Collected data entries:
○ ○ ○

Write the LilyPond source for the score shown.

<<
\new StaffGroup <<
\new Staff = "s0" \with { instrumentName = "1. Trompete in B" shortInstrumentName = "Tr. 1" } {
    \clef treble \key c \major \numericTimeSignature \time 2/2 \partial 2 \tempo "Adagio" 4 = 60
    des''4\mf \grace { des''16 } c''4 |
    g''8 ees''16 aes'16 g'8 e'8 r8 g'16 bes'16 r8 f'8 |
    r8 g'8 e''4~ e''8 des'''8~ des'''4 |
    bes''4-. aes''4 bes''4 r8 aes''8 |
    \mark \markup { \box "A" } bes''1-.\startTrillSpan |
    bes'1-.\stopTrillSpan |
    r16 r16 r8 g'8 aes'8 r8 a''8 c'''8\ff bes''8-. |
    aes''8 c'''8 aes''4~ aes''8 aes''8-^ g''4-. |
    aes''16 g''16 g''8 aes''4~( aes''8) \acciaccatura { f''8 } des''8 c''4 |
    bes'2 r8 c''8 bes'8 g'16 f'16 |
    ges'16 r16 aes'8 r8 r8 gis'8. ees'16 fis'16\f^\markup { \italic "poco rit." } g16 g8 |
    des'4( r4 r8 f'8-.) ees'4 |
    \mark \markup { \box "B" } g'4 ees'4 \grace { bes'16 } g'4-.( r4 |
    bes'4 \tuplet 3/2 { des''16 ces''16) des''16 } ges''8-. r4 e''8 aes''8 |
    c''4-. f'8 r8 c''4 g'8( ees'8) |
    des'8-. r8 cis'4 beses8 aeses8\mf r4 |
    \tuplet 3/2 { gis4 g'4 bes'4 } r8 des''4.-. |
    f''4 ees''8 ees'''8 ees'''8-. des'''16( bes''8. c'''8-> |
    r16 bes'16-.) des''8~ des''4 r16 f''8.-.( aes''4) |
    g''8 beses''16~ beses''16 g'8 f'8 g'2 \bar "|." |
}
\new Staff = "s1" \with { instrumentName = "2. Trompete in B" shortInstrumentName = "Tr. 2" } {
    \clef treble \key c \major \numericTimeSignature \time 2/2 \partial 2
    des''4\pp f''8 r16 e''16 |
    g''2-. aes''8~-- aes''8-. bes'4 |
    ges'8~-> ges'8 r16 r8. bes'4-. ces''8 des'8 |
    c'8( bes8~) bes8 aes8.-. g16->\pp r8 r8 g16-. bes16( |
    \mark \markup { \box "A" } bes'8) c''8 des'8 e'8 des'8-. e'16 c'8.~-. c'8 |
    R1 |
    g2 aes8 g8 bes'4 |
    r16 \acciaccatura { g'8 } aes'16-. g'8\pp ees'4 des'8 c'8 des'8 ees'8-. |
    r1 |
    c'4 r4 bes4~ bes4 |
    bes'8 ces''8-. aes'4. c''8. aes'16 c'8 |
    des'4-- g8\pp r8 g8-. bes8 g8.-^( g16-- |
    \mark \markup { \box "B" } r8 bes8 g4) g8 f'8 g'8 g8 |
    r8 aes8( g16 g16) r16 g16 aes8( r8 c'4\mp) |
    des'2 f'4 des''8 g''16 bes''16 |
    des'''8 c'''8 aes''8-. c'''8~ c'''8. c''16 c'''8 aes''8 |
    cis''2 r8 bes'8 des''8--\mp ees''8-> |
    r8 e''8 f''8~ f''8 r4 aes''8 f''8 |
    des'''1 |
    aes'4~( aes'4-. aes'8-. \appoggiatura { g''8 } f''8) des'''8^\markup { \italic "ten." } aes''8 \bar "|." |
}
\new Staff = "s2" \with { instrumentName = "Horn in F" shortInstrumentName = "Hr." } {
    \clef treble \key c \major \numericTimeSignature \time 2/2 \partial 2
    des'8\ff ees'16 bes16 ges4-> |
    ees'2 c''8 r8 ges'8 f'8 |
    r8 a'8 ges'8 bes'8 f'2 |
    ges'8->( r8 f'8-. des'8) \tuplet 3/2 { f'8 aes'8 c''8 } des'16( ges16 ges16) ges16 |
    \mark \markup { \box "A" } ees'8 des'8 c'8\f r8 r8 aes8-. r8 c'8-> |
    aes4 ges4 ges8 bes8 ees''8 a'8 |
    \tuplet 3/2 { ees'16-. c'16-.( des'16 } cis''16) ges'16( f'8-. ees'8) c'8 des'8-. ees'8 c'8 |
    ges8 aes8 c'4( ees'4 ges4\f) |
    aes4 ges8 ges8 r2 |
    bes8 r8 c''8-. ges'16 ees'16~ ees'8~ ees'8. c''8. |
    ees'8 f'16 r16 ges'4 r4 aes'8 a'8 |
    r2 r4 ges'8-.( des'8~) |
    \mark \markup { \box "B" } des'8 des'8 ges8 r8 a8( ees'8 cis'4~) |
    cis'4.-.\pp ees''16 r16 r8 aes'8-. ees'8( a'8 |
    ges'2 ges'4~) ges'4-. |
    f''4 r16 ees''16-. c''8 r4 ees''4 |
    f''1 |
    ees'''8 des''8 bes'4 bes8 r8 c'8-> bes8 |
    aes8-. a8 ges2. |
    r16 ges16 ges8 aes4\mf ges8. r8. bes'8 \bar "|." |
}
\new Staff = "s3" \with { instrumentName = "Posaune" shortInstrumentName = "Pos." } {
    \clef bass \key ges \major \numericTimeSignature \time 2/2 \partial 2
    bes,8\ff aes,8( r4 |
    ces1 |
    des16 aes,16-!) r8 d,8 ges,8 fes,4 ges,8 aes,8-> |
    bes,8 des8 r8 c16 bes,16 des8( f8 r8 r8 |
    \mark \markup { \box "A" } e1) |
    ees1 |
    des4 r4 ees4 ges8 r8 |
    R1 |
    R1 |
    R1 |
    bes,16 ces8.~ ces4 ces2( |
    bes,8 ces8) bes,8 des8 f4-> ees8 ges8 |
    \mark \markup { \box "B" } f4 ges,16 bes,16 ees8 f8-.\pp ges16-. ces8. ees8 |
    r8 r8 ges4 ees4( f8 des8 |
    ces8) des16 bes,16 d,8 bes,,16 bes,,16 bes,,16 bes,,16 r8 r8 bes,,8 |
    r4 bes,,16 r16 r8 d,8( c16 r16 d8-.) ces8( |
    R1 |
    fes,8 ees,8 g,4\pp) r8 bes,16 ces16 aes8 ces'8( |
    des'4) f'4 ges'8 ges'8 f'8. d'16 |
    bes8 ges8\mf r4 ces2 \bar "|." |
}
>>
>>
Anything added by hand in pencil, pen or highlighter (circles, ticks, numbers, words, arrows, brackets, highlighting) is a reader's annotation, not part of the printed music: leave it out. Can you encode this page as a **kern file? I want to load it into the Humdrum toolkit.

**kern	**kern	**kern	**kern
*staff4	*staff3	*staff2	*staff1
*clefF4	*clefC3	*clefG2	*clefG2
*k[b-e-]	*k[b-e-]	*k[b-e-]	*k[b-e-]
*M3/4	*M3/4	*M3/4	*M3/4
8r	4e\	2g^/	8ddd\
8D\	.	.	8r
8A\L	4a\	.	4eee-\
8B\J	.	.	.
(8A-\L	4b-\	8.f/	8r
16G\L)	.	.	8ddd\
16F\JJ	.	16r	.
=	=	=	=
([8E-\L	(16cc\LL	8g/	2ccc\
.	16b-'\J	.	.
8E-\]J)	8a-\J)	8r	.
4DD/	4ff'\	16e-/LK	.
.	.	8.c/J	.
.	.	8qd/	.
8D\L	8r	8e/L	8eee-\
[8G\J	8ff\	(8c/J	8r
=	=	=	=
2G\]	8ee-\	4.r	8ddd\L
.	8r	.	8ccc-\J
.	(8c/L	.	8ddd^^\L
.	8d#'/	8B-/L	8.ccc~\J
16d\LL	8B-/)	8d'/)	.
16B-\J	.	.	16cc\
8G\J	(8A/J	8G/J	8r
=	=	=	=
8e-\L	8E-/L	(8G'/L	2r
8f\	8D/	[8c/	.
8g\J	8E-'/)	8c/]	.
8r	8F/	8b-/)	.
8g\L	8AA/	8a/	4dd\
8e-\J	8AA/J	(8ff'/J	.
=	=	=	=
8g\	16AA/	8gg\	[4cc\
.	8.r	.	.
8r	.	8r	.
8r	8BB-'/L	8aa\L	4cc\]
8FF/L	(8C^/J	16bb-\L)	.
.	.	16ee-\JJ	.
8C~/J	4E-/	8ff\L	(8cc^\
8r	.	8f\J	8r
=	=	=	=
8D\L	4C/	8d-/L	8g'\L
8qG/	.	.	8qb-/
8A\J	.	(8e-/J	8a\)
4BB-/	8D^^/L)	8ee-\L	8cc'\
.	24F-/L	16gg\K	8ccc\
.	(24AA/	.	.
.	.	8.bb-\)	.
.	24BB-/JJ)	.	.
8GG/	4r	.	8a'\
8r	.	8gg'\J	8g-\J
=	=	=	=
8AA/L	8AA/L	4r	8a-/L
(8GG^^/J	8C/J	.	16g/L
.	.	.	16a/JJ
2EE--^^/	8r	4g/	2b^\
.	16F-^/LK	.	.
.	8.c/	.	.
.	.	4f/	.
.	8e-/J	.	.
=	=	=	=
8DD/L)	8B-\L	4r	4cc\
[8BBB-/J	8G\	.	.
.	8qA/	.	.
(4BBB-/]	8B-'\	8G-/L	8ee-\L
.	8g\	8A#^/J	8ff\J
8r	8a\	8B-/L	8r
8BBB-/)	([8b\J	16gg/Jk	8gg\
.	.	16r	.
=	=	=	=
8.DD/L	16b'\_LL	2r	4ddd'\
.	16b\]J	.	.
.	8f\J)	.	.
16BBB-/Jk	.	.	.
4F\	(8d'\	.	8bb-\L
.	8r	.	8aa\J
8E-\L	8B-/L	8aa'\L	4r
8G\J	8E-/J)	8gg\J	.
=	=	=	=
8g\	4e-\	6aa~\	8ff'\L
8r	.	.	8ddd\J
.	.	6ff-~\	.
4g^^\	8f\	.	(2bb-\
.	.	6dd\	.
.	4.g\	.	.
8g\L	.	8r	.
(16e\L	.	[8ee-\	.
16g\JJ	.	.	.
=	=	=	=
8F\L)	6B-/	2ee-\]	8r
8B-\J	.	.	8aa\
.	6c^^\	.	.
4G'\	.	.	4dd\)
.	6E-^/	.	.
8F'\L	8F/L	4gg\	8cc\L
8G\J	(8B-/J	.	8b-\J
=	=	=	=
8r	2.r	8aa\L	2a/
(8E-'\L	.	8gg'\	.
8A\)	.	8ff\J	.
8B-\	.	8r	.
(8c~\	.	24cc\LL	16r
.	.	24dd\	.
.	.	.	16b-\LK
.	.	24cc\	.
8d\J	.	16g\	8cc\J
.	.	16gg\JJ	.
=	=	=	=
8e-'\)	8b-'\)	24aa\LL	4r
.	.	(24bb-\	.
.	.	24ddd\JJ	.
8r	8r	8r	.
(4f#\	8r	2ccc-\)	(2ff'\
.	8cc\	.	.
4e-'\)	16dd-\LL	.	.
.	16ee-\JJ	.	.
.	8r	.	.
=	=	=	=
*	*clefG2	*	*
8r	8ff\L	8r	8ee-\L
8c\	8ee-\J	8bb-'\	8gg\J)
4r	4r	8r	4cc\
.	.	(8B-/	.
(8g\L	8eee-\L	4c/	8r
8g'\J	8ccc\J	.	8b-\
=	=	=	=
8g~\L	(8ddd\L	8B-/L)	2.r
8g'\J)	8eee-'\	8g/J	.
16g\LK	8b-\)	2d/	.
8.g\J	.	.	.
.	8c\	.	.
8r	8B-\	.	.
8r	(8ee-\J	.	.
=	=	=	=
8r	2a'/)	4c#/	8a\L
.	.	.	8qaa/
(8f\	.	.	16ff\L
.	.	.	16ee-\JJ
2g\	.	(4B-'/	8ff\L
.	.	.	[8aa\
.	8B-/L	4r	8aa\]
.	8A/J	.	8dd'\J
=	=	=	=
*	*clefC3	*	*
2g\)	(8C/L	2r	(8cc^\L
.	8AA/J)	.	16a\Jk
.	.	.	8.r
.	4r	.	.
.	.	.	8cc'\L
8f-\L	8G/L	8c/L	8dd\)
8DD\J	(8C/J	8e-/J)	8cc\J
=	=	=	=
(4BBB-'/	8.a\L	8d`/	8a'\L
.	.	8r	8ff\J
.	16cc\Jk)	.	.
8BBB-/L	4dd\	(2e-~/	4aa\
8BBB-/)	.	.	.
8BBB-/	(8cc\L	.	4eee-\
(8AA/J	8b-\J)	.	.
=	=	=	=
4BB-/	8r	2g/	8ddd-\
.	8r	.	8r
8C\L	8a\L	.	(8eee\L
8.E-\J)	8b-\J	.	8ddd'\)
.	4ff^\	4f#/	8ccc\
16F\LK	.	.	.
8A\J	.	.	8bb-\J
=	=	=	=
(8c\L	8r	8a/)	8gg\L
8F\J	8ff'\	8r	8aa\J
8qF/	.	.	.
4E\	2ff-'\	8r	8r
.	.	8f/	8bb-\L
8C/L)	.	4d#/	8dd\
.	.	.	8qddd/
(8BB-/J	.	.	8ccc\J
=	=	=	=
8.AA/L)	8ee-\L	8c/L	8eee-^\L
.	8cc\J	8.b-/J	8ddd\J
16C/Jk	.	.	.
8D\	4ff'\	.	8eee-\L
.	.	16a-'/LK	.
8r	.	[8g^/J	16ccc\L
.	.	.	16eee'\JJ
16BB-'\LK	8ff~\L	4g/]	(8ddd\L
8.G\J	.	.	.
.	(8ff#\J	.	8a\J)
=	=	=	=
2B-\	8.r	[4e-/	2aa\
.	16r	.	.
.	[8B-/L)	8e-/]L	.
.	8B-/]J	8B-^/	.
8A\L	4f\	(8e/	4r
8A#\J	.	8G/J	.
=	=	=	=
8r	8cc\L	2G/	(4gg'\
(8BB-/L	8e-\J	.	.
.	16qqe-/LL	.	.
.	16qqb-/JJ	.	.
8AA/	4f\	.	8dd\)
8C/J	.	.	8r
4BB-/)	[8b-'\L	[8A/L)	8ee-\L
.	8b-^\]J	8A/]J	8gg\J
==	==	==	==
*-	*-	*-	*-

○ ○ ○

### [The exercise]
Which lines in the listing above contain the string "markup"? Gather all of them and copy each one in full.

### [Written solution]
    \mark \markup { \box "A" } bes''1-.\startTrillSpan |
    ges'16 r16 aes'8 r8 r8 gis'8. ees'16 fis'16\f^\markup { \italic "poco rit." } g16 g8 |
    \mark \markup { \box "B" } g'4 ees'4 \grace { bes'16 } g'4-.( r4 |
    \mark \markup { \box "A" } bes'8) c''8 des'8 e'8 des'8-. e'16 c'8.~-. c'8 |
    \mark \markup { \box "B" } r8 bes8 g4) g8 f'8 g'8 g8 |
    aes'4~( aes'4-. aes'8-. \appoggiatura { g''8 } f''8) des'''8^\markup { \italic "ten." } aes''8 \bar "|." |
    \mark \markup { \box "A" } ees'8 des'8 c'8\f r8 r8 aes8-. r8 c'8-> |
    \mark \markup { \box "B" } des'8 des'8 ges8 r8 a8( ees'8 cis'4~) |
    \mark \markup { \box "A" } e1) |
    \mark \markup { \box "B" } f4 ges,16 bes,16 ees8 f8-.\pp ges16-. ces8. ees8 |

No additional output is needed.